* _TASK TO COMPLETE_: Images should be omitted while the rest of the data is duplicated exactly.
■ ■ ■ ■
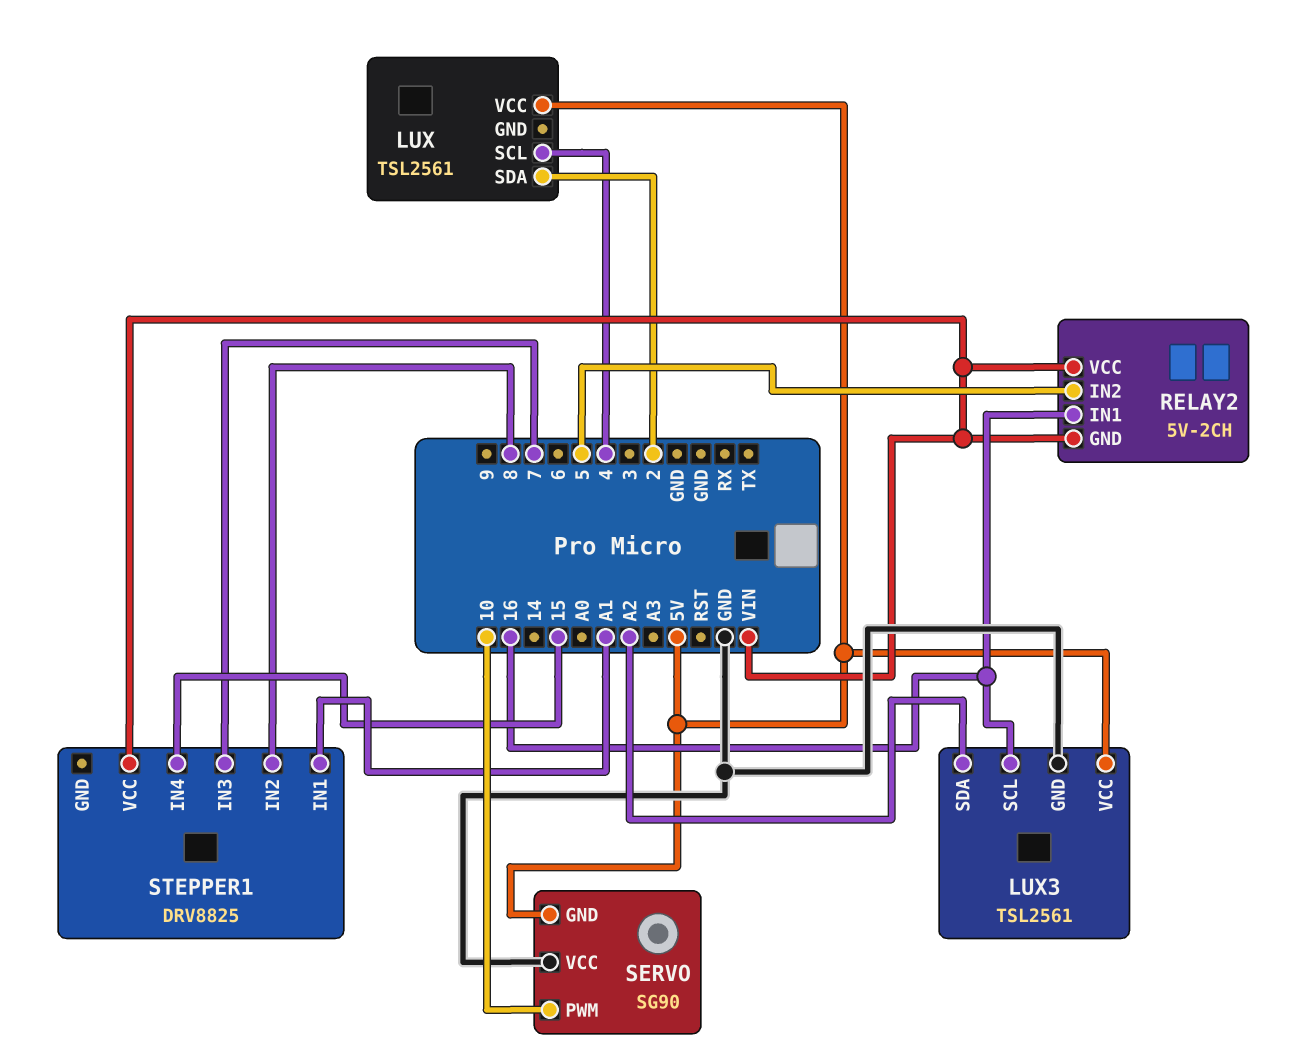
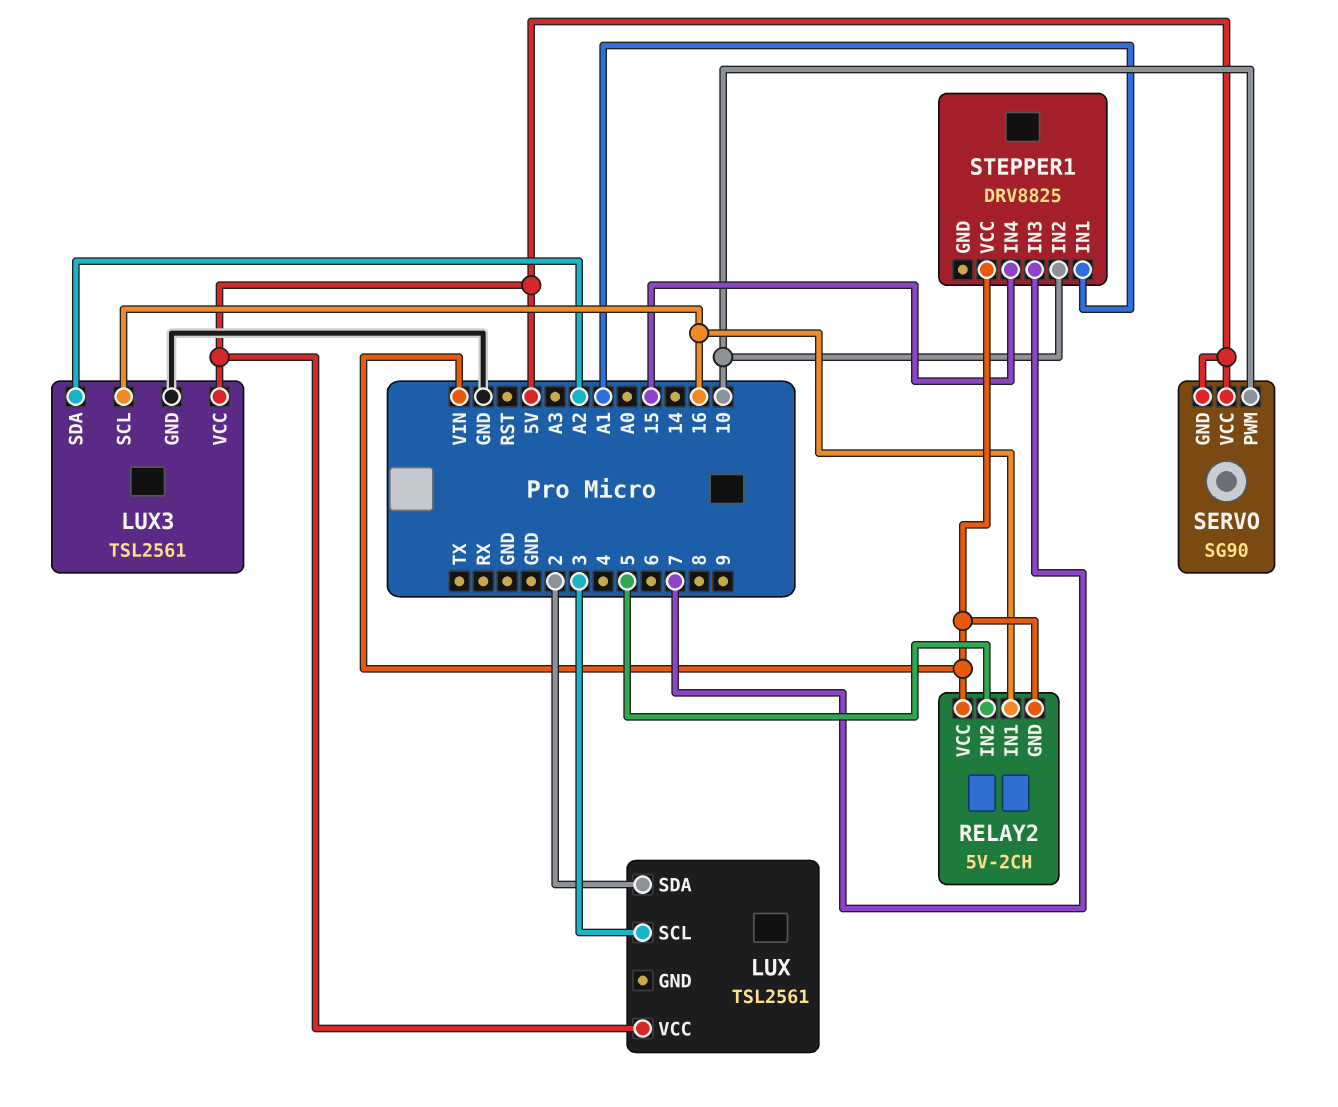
LUX pin SCL: 4 -> 3
SERVO pin VCC: GND -> 5V
STEPPER1 pin IN2: 8 -> 10

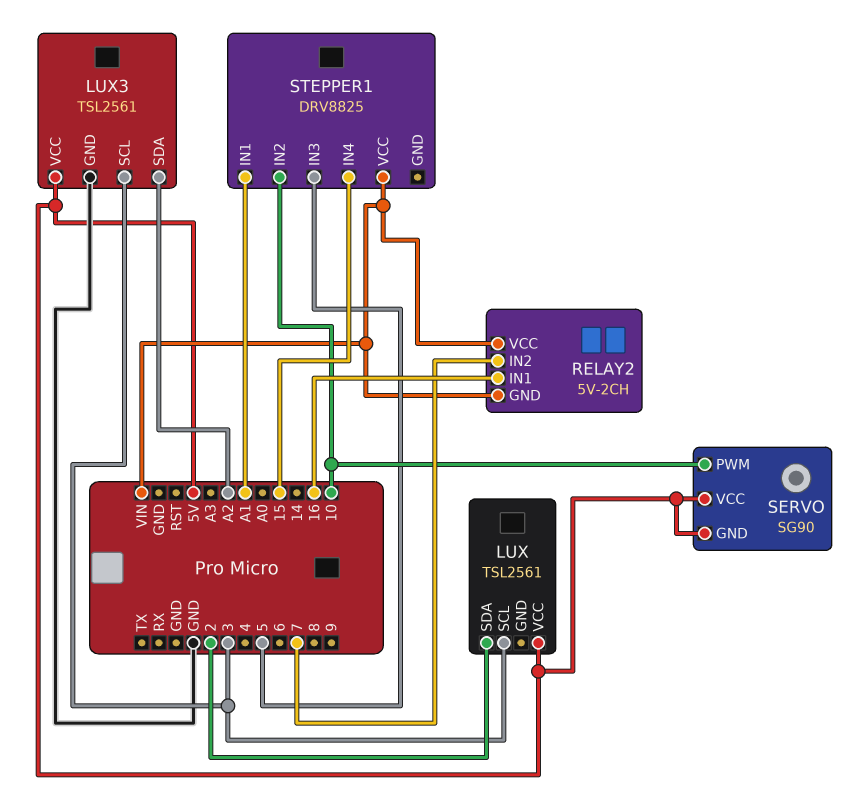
LUX3 pin SCL: 16 -> 3
RELAY2 pin IN2: 5 -> 7
STEPPER1 pin IN3: 7 -> 5

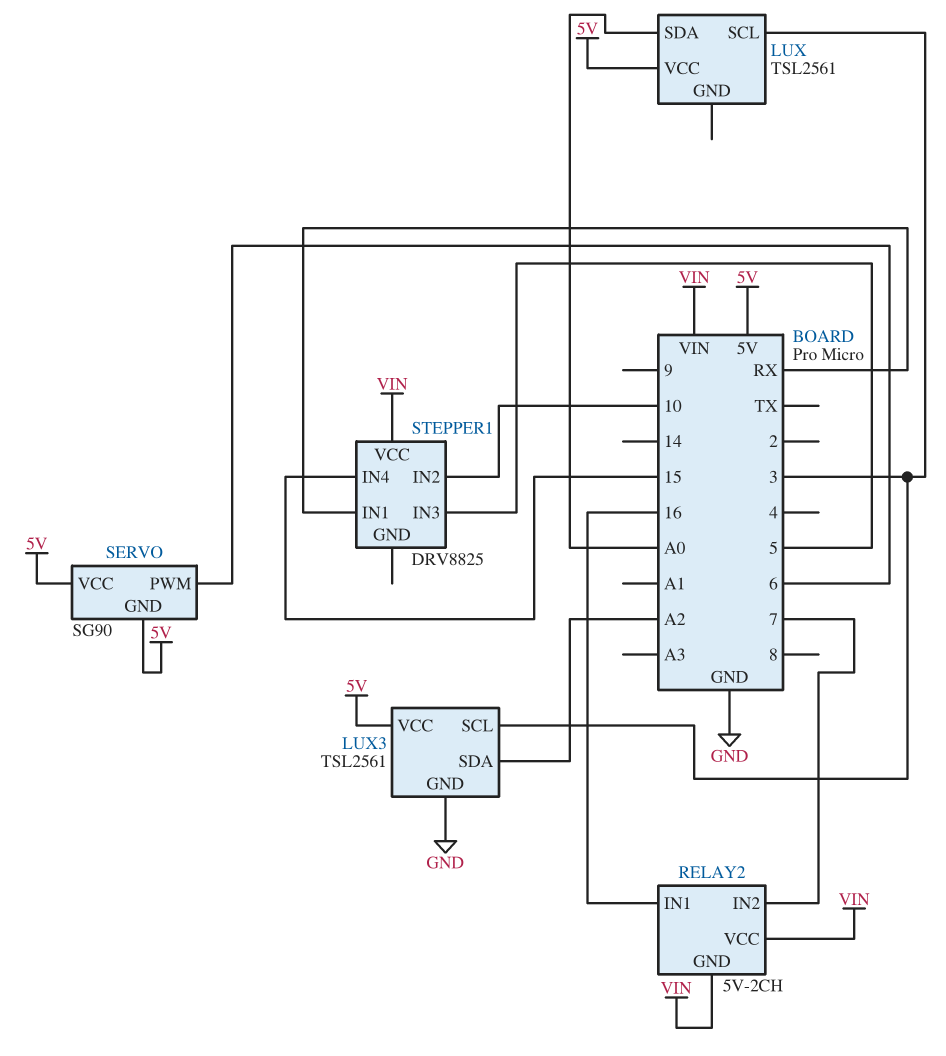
LUX pin SDA: 2 -> A0
SERVO pin PWM: 10 -> 6
STEPPER1 pin IN1: A1 -> RX

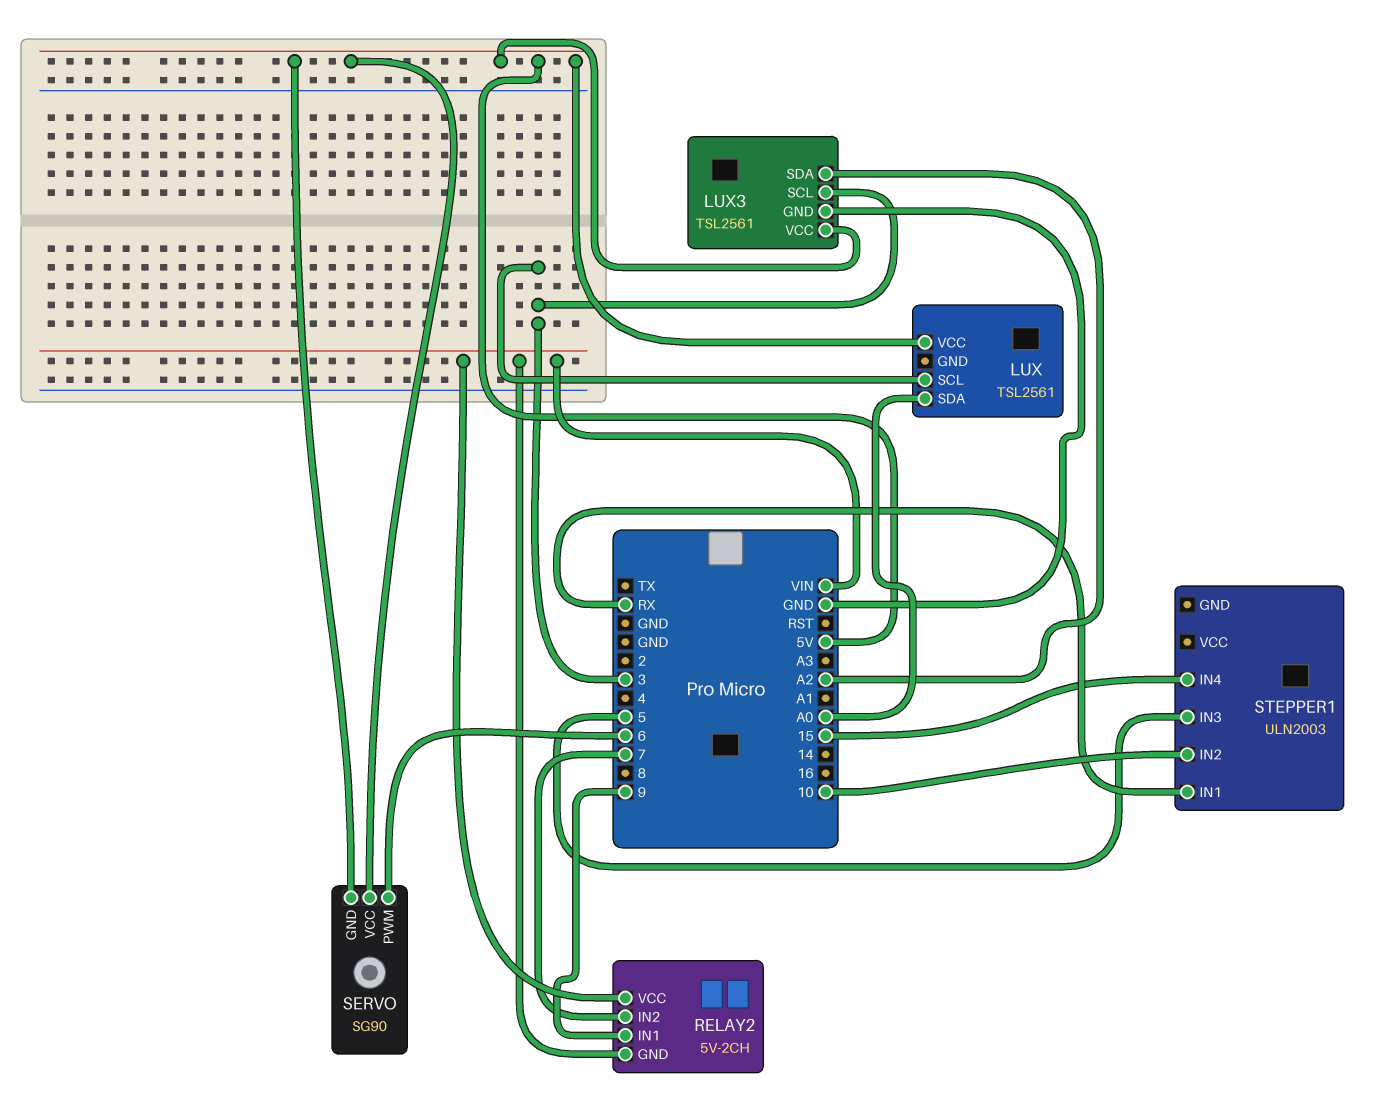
RELAY2 pin IN1: 16 -> 9
STEPPER1: DRV8825 -> ULN2003
STEPPER1 pin VCC: VIN -> none

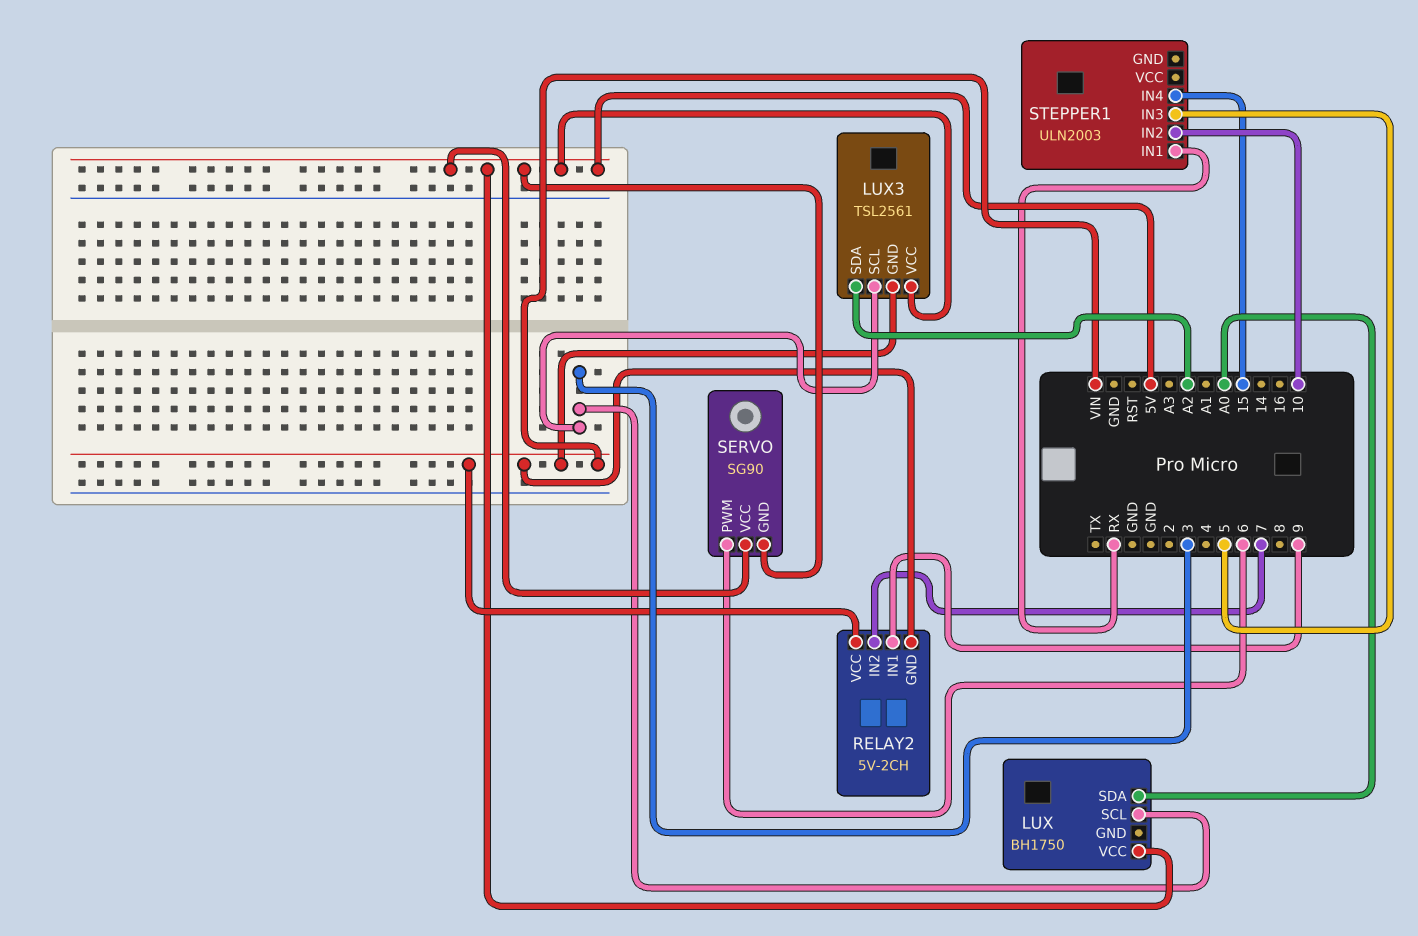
LUX: TSL2561 -> BH1750
LUX3 pin GND: GND -> VIN

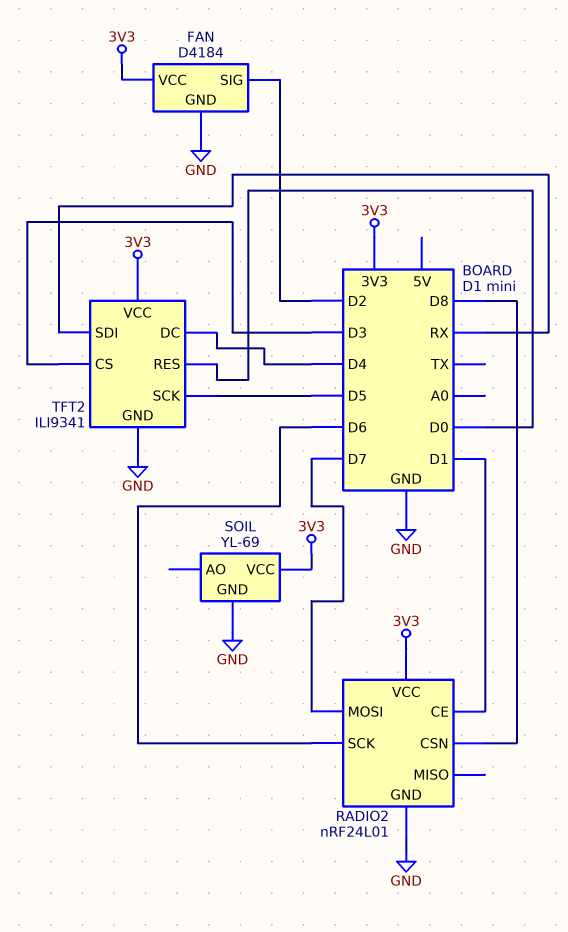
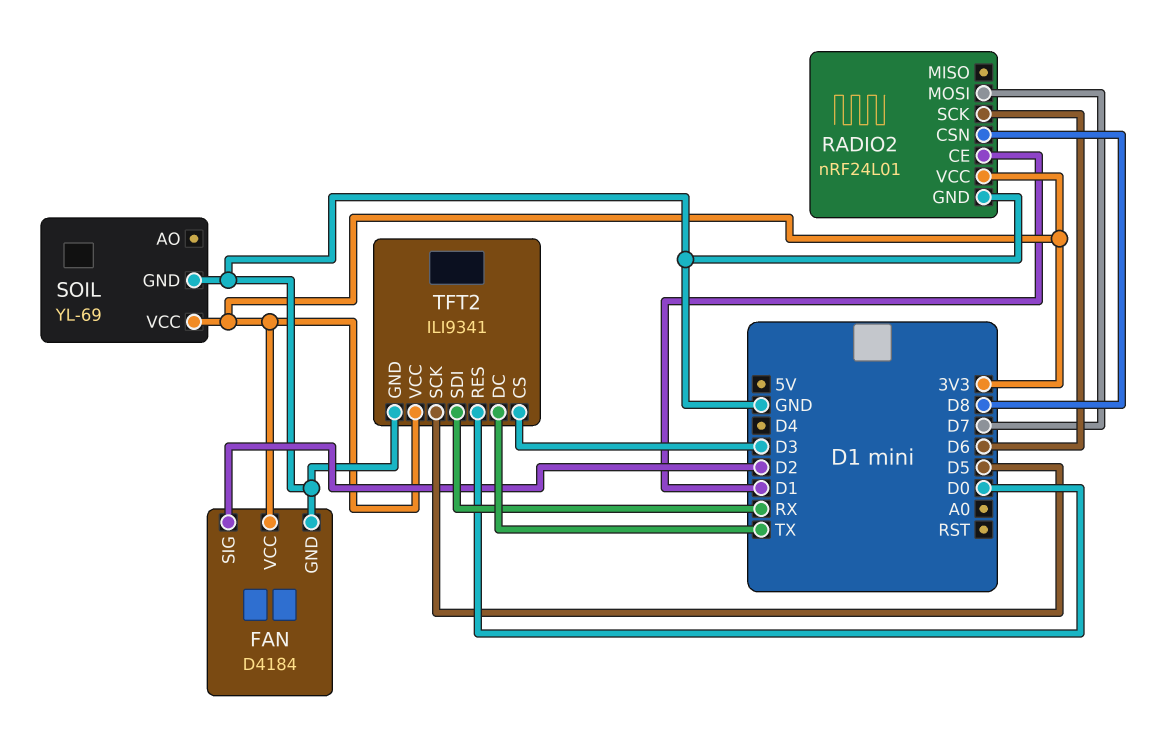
TFT2 pin DC: D4 -> TX

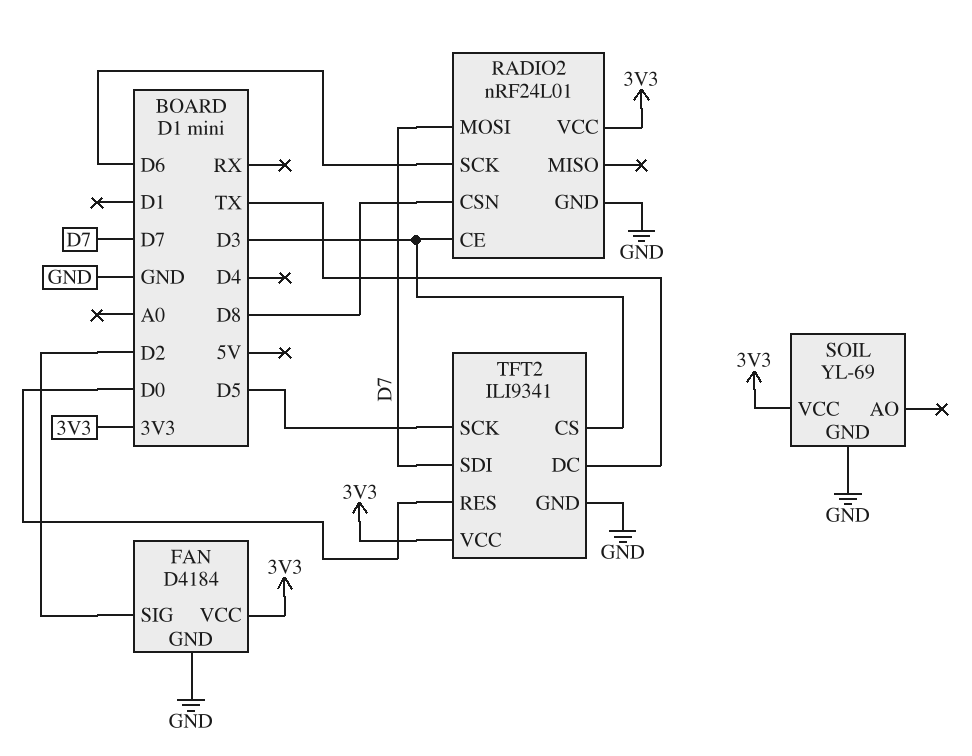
RADIO2 pin CE: D1 -> D3
TFT2 pin SDI: RX -> D7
■ ■ ■ ■
* _REPLY TO THE EXERCISE_:
LUX pin SCL: 4 -> 3
SERVO pin VCC: GND -> 5V
STEPPER1 pin IN2: 8 -> 10

LUX3 pin SCL: 16 -> 3
RELAY2 pin IN2: 5 -> 7
STEPPER1 pin IN3: 7 -> 5

LUX pin SDA: 2 -> A0
SERVO pin PWM: 10 -> 6
STEPPER1 pin IN1: A1 -> RX

RELAY2 pin IN1: 16 -> 9
STEPPER1: DRV8825 -> ULN2003
STEPPER1 pin VCC: VIN -> none

LUX: TSL2561 -> BH1750
LUX3 pin GND: GND -> VIN

TFT2 pin DC: D4 -> TX

RADIO2 pin CE: D1 -> D3
TFT2 pin SDI: RX -> D7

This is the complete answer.